--- STORED DATA ---
++++

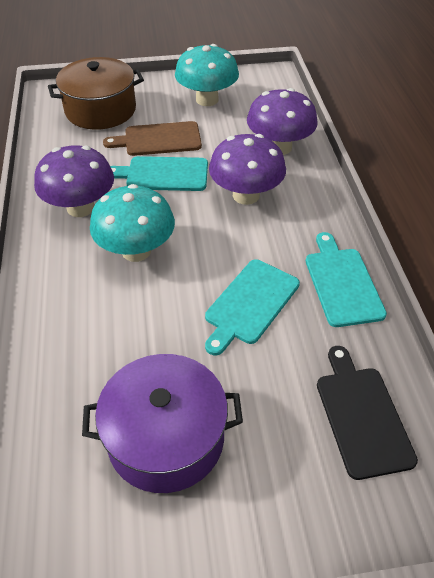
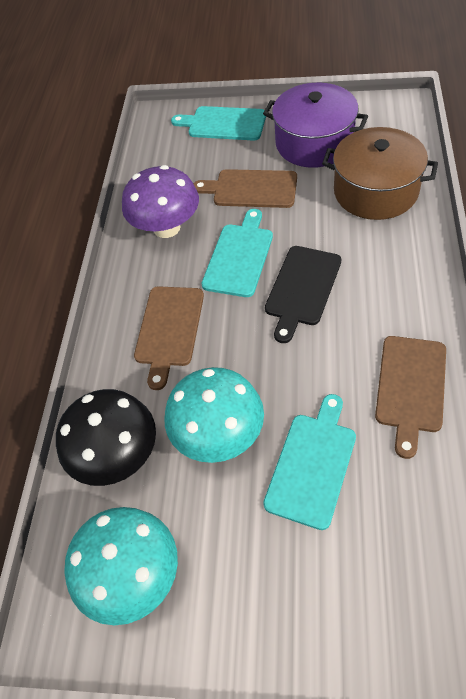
black mushroom: 0 -> 1
brown cutting board: 1 -> 3
purple mushroom: 3 -> 1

++++

--- WORK TO BE COMPLETED ---
Each line of the material that has the word "mushroom" belongs in the answer.

--- ANSWER SPACE ---
black mushroom: 0 -> 1
purple mushroom: 3 -> 1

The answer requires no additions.